Problem statement. Look over the entries that follow. Report how many lines contain "PIXELS", with nothing else.

Records for the task.

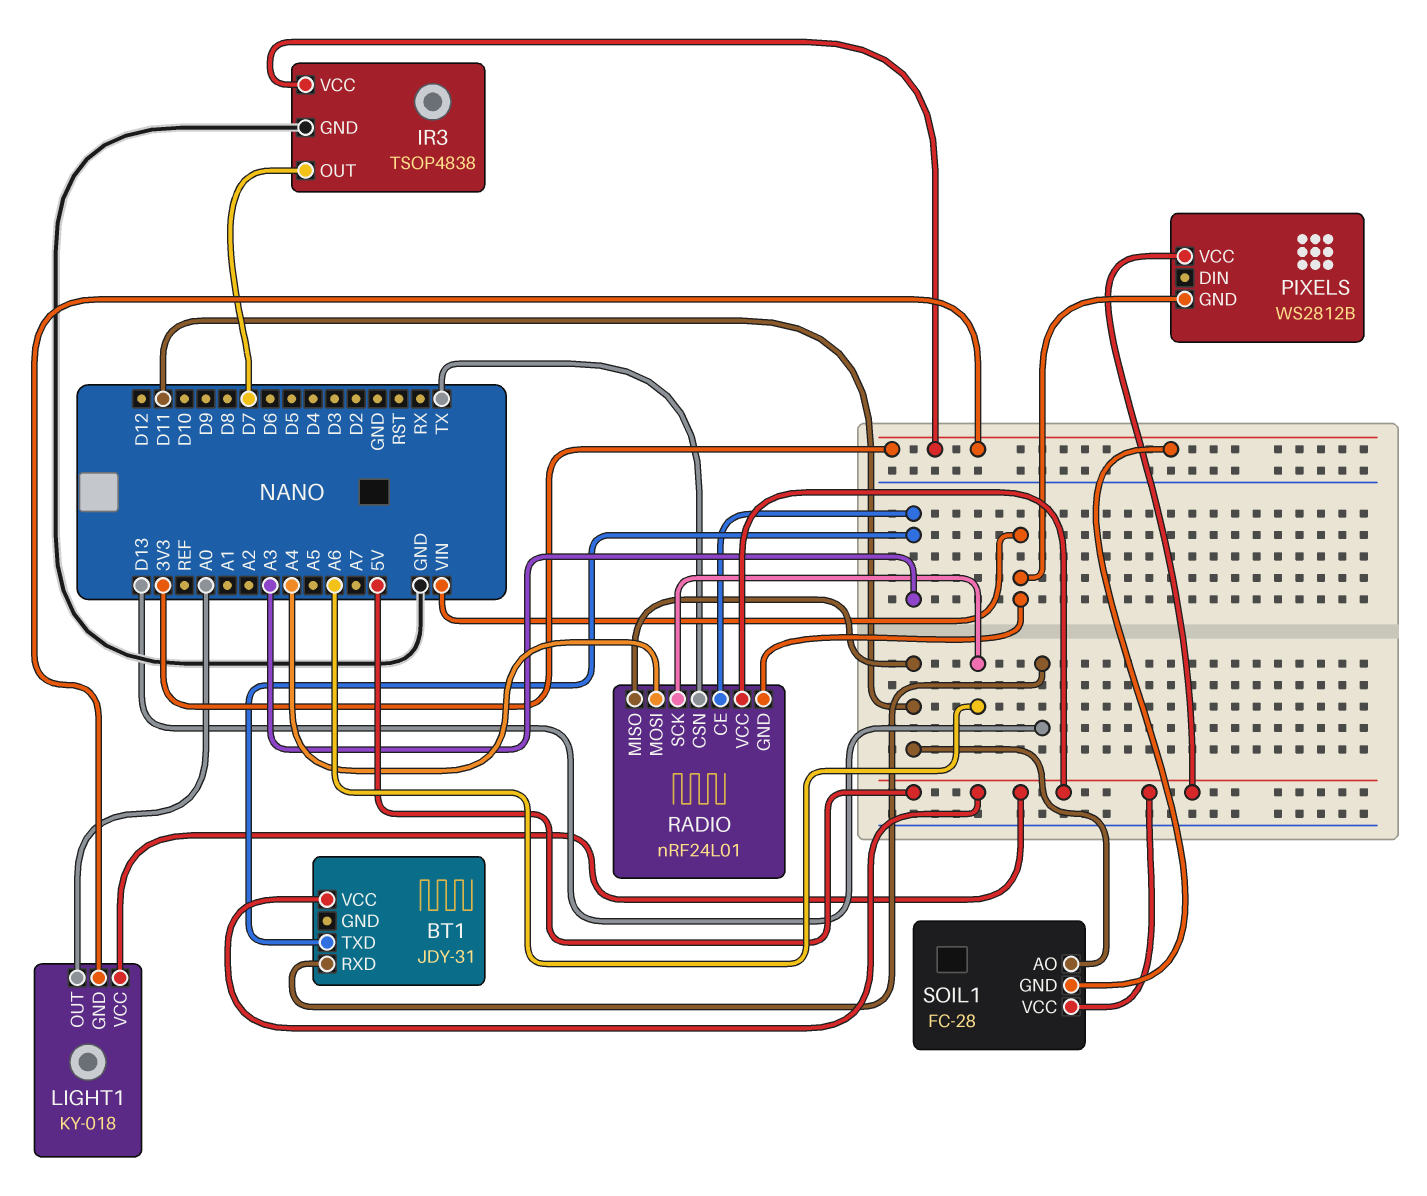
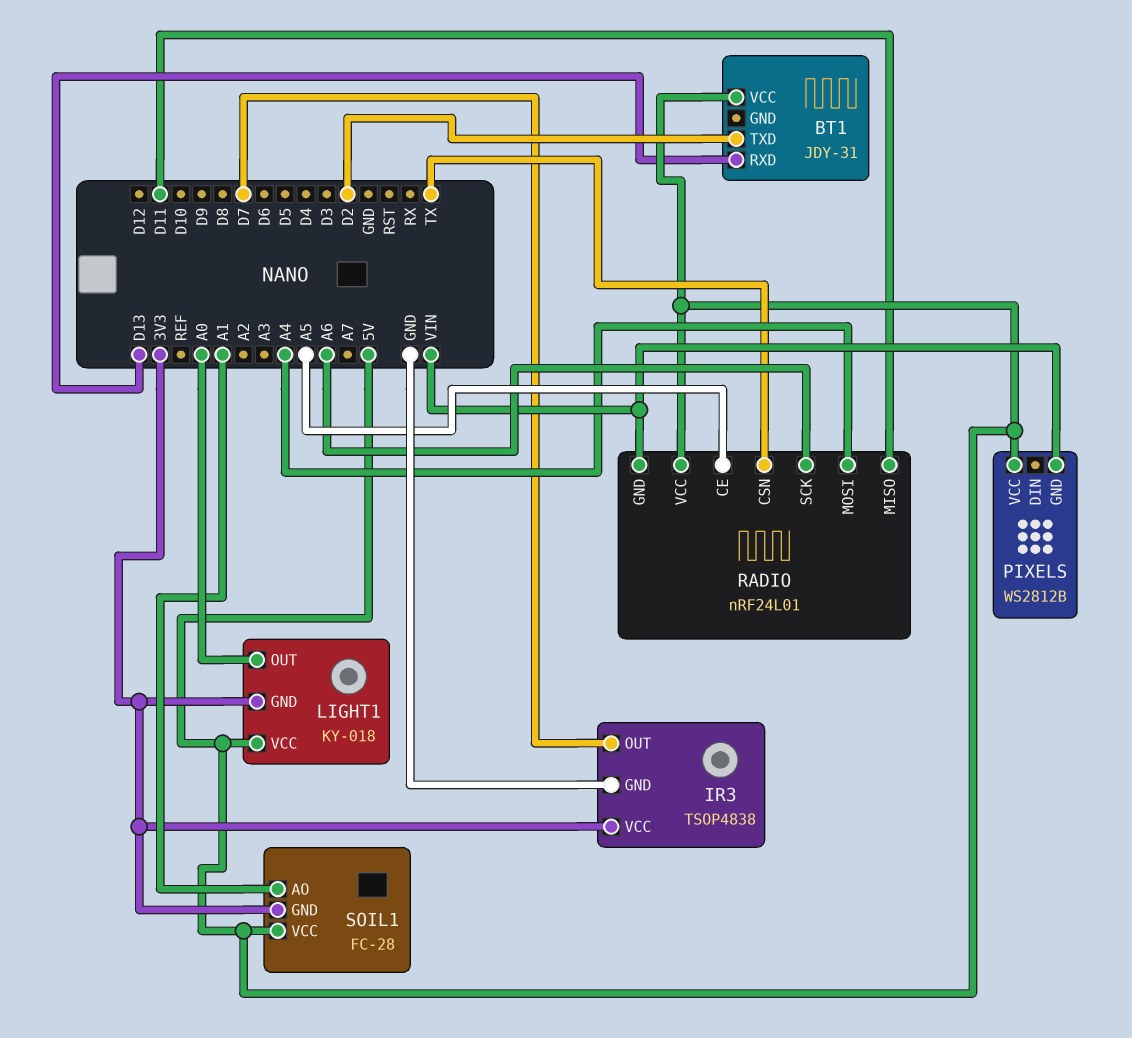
BT1 pin TXD: A3 -> D2
RADIO pin CE: A3 -> A5
SOIL1 pin AO: D11 -> A1

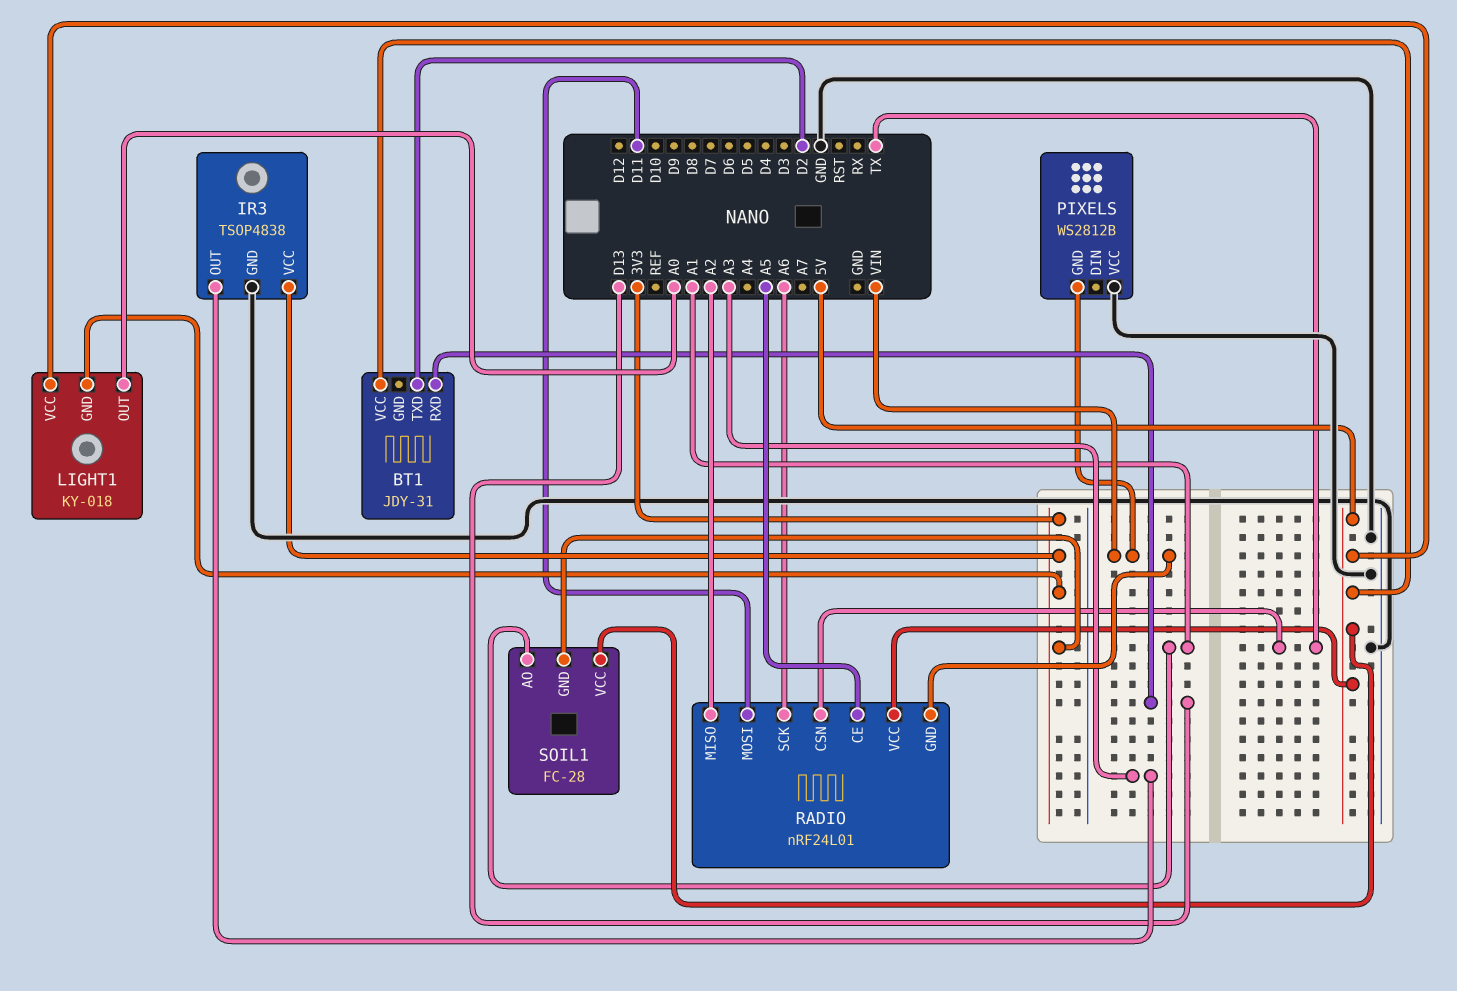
IR3 pin OUT: D7 -> A3
PIXELS pin VCC: 5V -> GND
RADIO pin MISO: D11 -> A2
RADIO pin MOSI: A4 -> D11

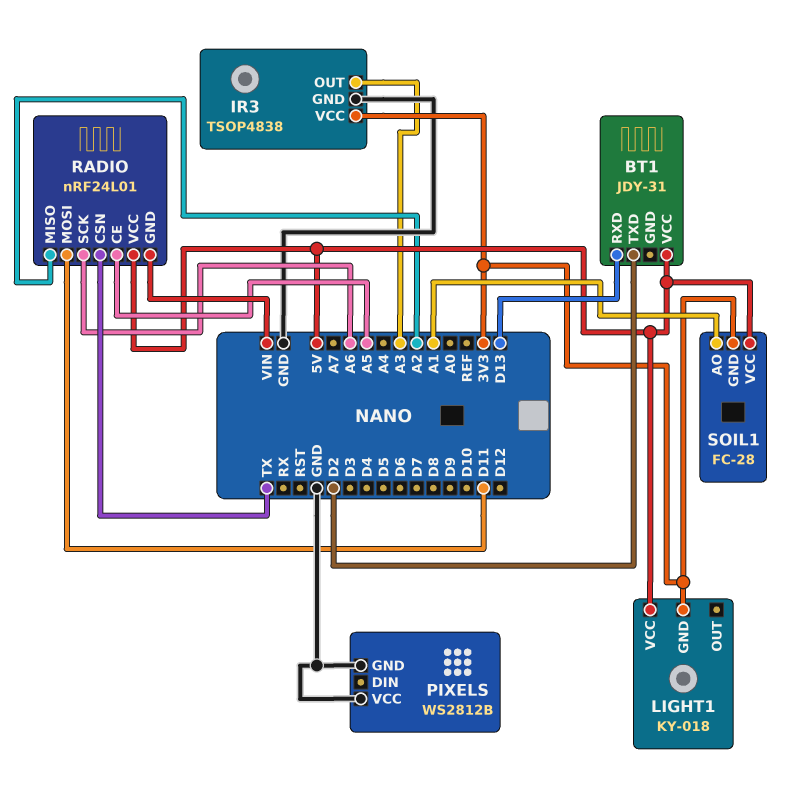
LIGHT1 pin OUT: A0 -> none
PIXELS pin GND: VIN -> GND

Answer below. 2